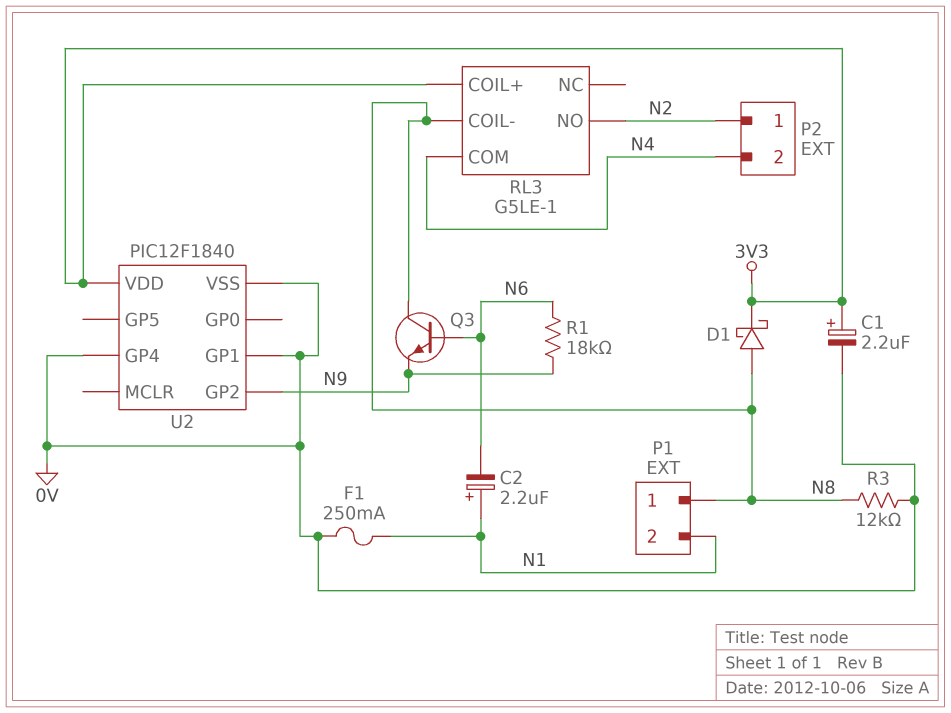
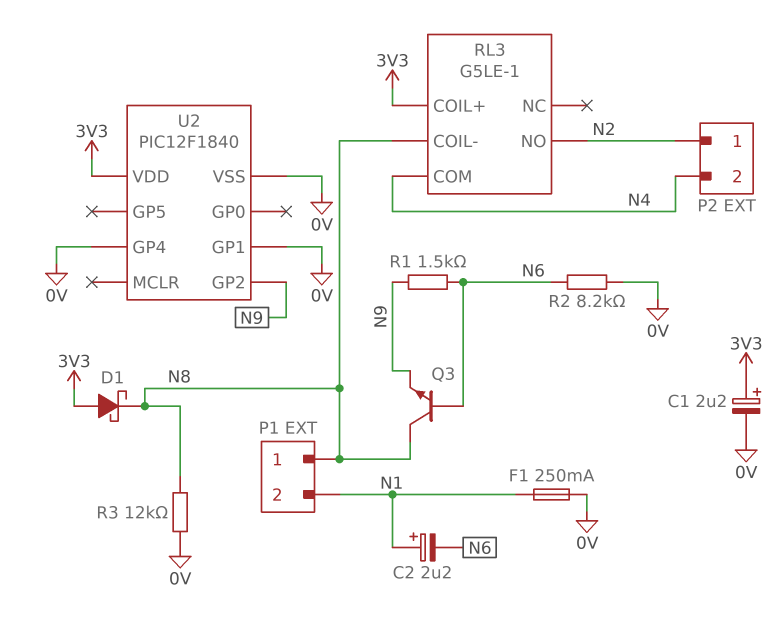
D1: schottky (A N8, K 3V3) -> schottky (A 3V3, K N8)
R1: 18k (N6, N9) -> 1.5k (N6, N9)
R2: none -> 8.2k (0V, N6)

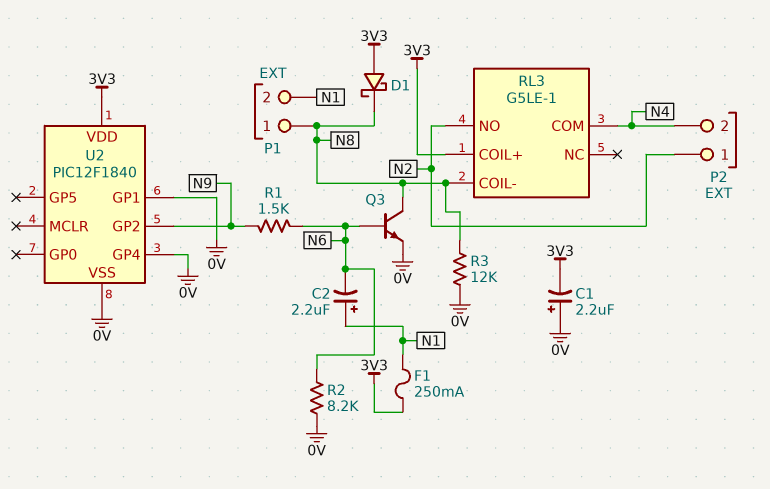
C1: 2.2uF (plus 3V3, minus 0V) -> 2.2uF (plus 0V, minus 3V3)
F1: 250mA (0V, N1) -> 250mA (3V3, N1)
Q3: NPN (B N6, C N8, E N9) -> NPN (B N6, C N8, E 0V)

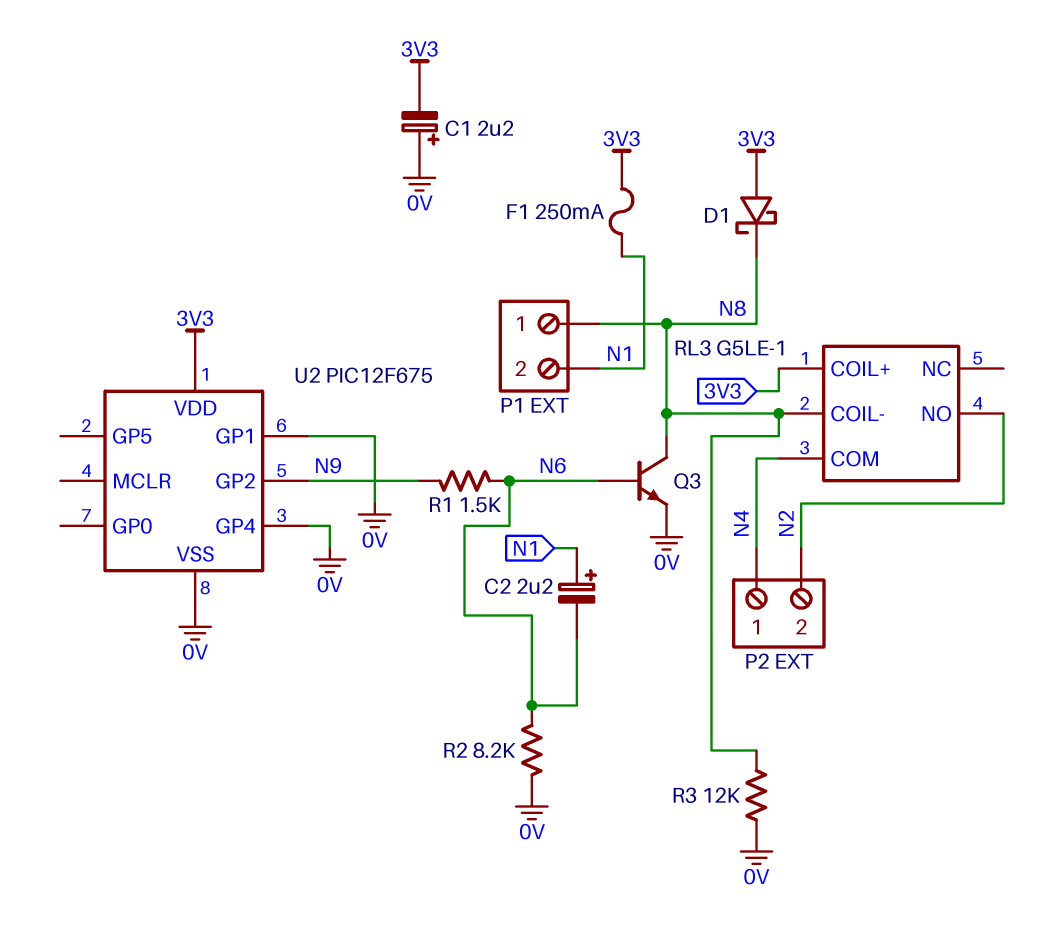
P2 pin 1: N2 -> N4
P2 pin 2: N4 -> N2
U2: PIC12F1840 -> PIC12F675

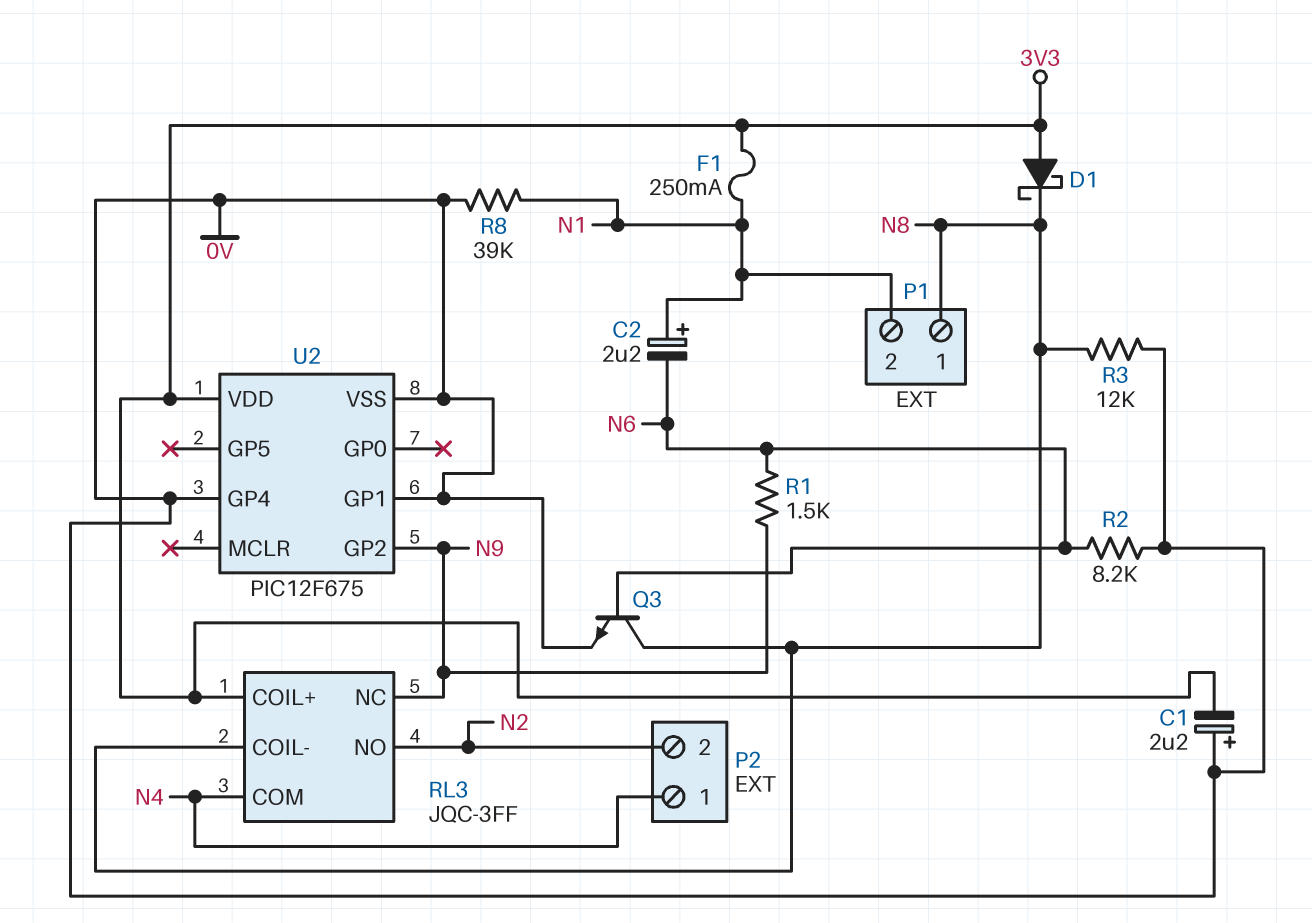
R8: none -> 39k (0V, N1)
RL3: G5LE-1 -> JQC-3FF
RL3 pin NC: none -> N9

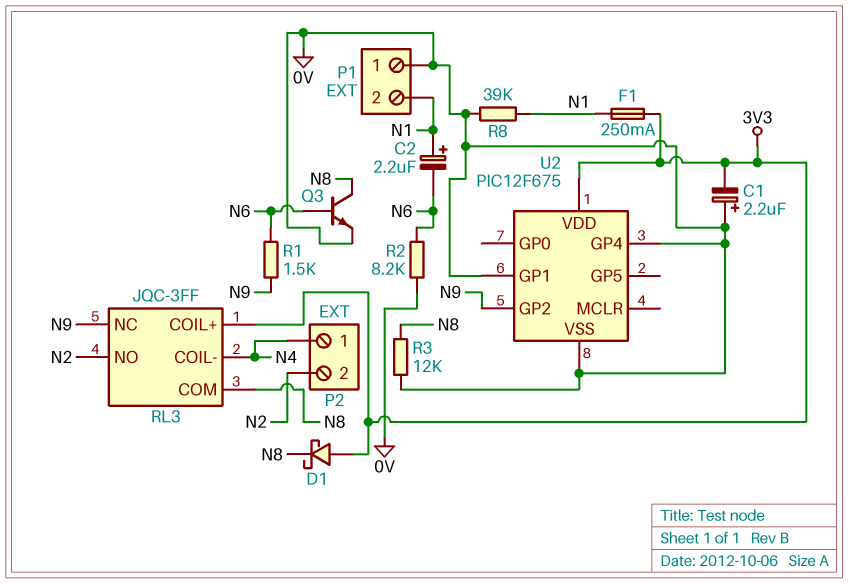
P1 pin 1: N8 -> 0V
RL3 pin COIL-: N8 -> N4
RL3 pin COM: N4 -> N8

» WHAT IS NEEDED: Hand back the records above exactly as they are, pictures excluded.

» EXERCISE RESPONSE:
D1: schottky (A N8, K 3V3) -> schottky (A 3V3, K N8)
R1: 18k (N6, N9) -> 1.5k (N6, N9)
R2: none -> 8.2k (0V, N6)

C1: 2.2uF (plus 3V3, minus 0V) -> 2.2uF (plus 0V, minus 3V3)
F1: 250mA (0V, N1) -> 250mA (3V3, N1)
Q3: NPN (B N6, C N8, E N9) -> NPN (B N6, C N8, E 0V)

P2 pin 1: N2 -> N4
P2 pin 2: N4 -> N2
U2: PIC12F1840 -> PIC12F675

R8: none -> 39k (0V, N1)
RL3: G5LE-1 -> JQC-3FF
RL3 pin NC: none -> N9

P1 pin 1: N8 -> 0V
RL3 pin COIL-: N8 -> N4
RL3 pin COM: N4 -> N8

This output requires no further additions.